» **Goal of the exercise**: Where an image appears in the data, omit it and reproduce the rest exactly.
Dataset extract below:
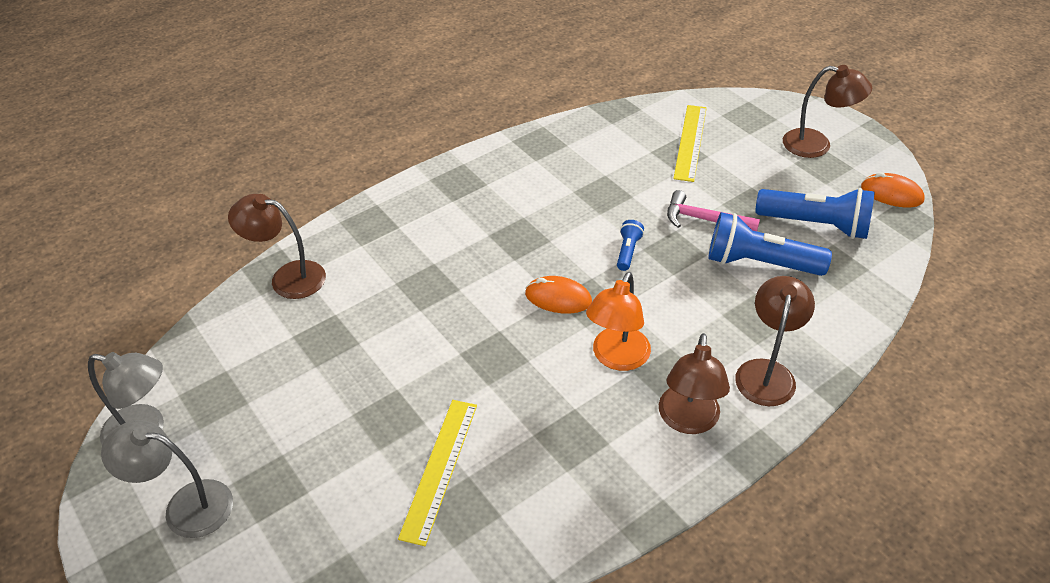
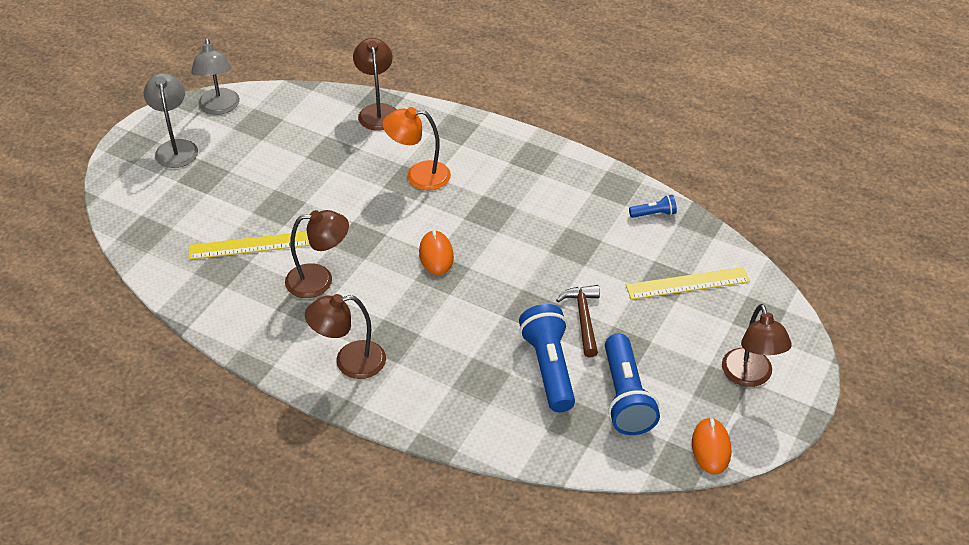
camera: 65 degrees right, 0 degrees up
(616, 358) = (391, 306): orange lamp -> orange lamp (419, 176)
(628, 251) = (512, 280): blue flashlight -> blue flashlight (654, 214)
(704, 219) = (583, 318): pink hammer -> brown hammer
(766, 372) = (422, 398): brown lamp -> brown lamp (319, 280)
End of Dataset extract.
» **Task output**:
camera: 65 degrees right, 0 degrees up
(616, 358) = (391, 306): orange lamp -> orange lamp (419, 176)
(628, 251) = (512, 280): blue flashlight -> blue flashlight (654, 214)
(704, 219) = (583, 318): pink hammer -> brown hammer
(766, 372) = (422, 398): brown lamp -> brown lamp (319, 280)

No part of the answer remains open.